**Task to carry out**
When the line containing "degrees counterclockwise |" is found in the data below, copy it and each line after it through the line containing "Pfanne (blau) |", exactly and with no others.

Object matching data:

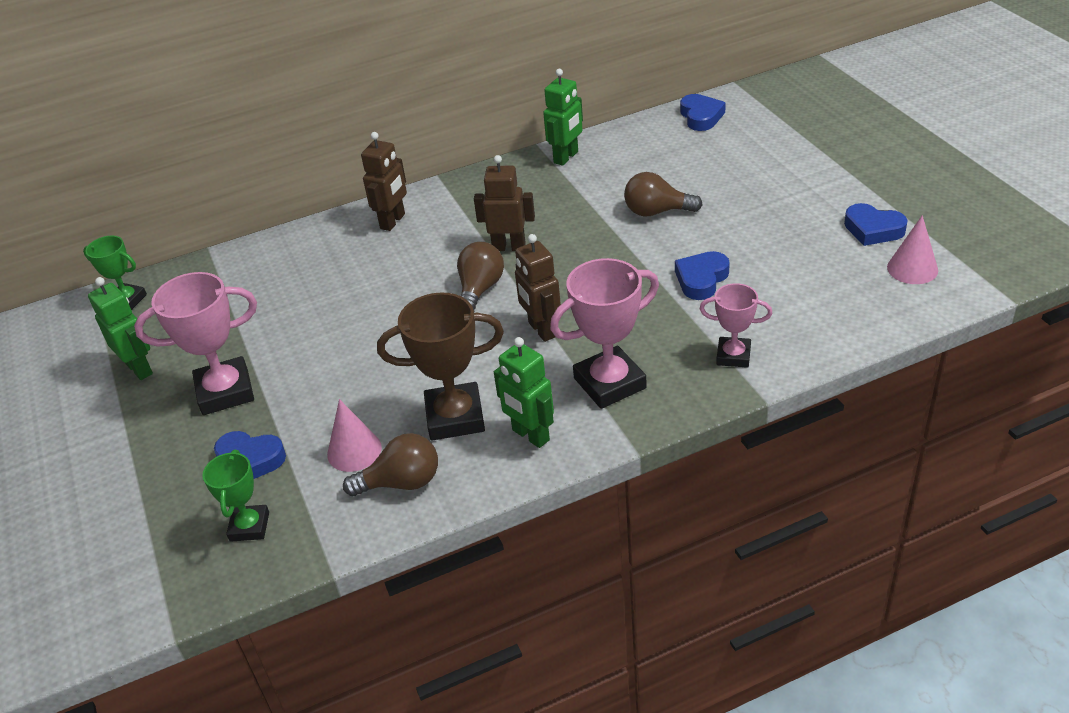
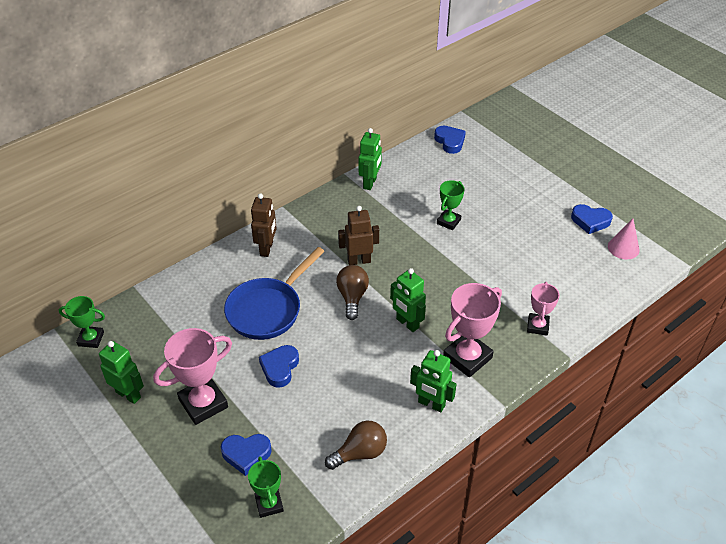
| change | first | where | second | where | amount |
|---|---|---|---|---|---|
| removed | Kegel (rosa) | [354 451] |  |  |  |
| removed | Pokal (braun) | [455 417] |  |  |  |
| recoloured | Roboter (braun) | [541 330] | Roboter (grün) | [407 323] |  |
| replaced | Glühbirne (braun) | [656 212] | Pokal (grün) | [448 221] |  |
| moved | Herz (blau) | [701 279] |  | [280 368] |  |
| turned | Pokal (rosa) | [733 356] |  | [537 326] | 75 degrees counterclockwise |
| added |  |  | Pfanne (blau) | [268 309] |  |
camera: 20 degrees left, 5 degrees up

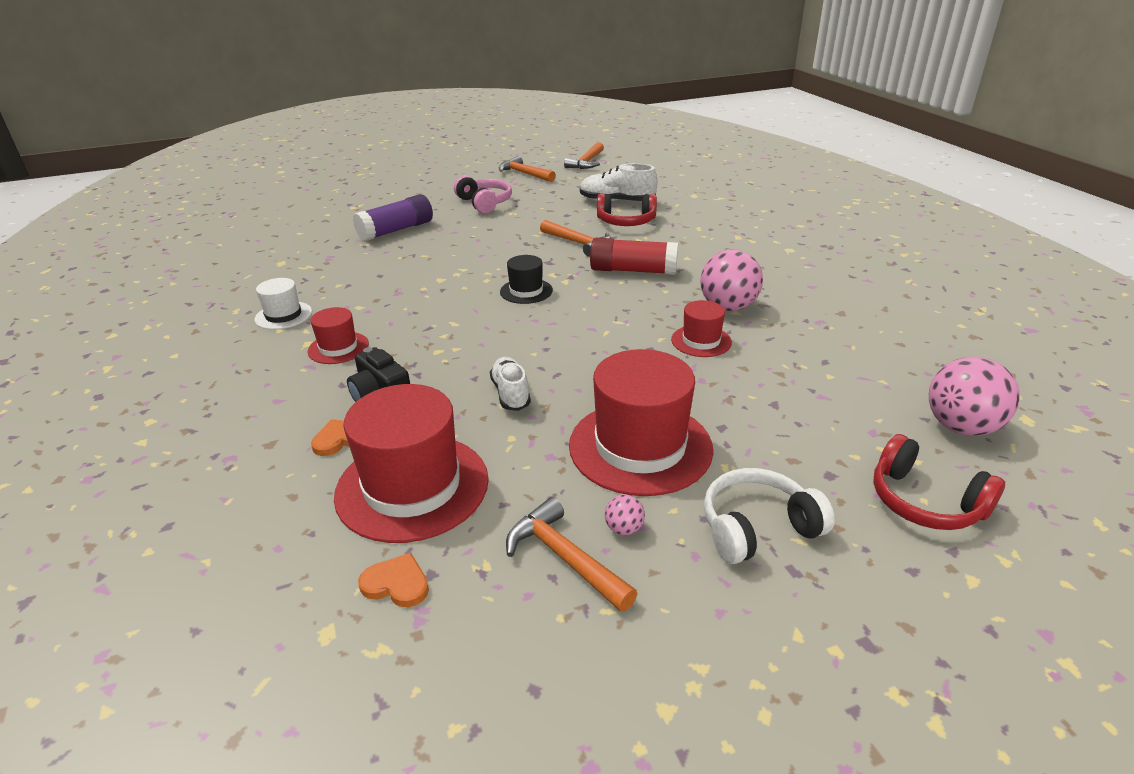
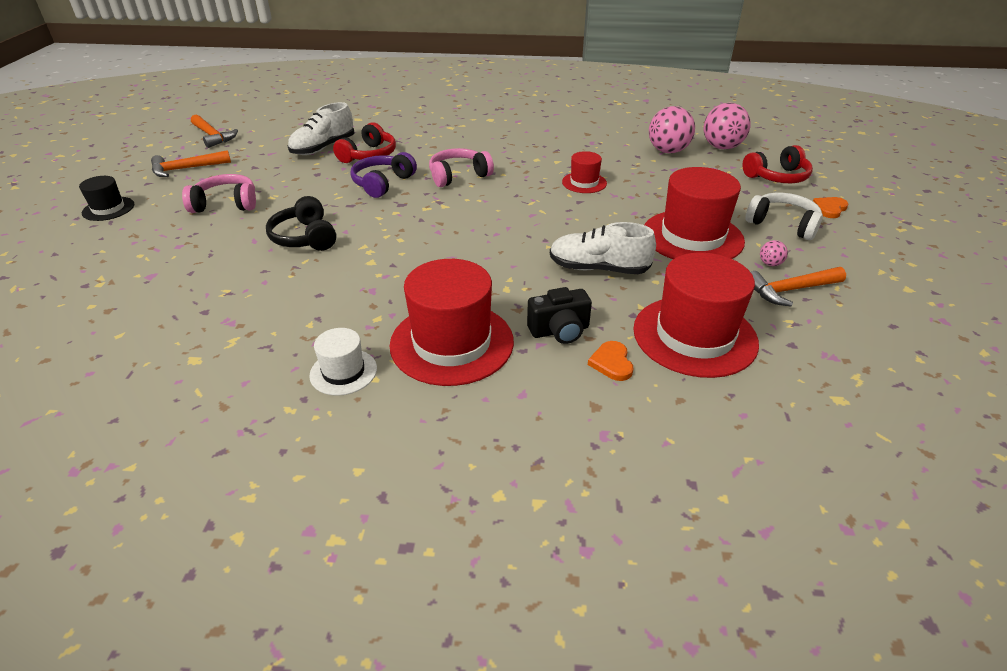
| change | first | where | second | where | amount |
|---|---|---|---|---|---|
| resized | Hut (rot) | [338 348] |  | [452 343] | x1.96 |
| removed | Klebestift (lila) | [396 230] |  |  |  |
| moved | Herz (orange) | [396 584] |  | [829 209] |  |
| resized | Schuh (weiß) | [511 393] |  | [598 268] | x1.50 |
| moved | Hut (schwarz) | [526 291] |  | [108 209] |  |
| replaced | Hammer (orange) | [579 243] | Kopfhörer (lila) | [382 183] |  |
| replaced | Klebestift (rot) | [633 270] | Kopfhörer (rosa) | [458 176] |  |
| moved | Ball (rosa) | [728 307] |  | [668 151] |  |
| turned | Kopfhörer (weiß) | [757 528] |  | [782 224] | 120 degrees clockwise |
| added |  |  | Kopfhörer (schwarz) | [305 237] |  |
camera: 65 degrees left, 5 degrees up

...

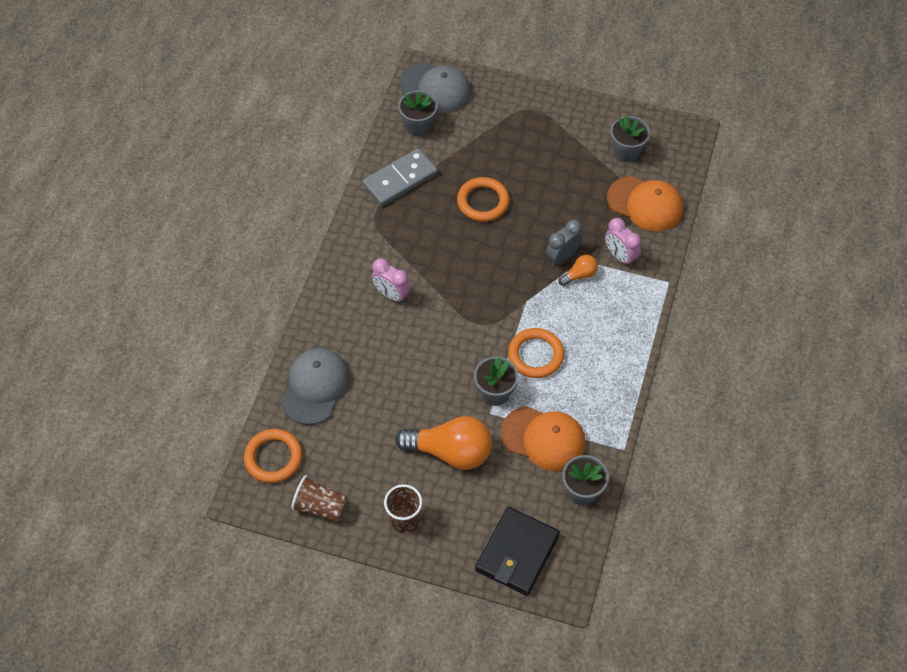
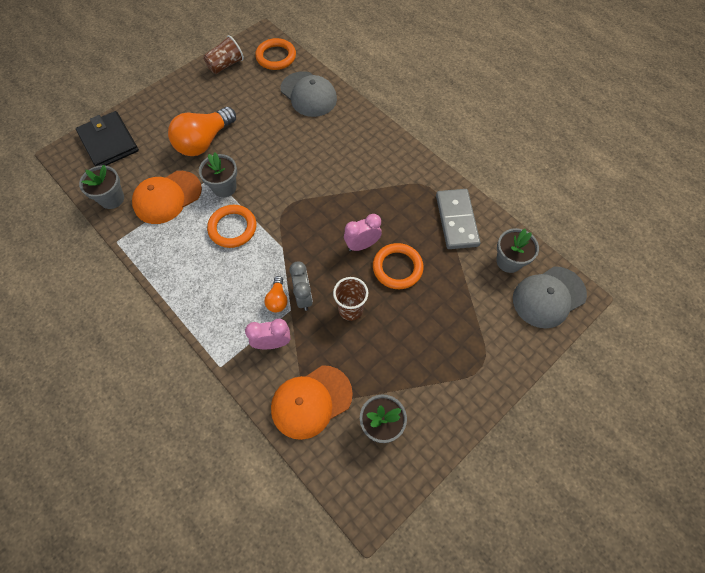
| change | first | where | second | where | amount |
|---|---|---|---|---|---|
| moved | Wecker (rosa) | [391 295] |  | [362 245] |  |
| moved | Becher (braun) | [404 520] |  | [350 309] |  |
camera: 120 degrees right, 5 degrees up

**Answer below**
| turned | Pokal (rosa) | [733 356] |  | [537 326] | 75 degrees counterclockwise |
| added |  |  | Pfanne (blau) | [268 309] |  |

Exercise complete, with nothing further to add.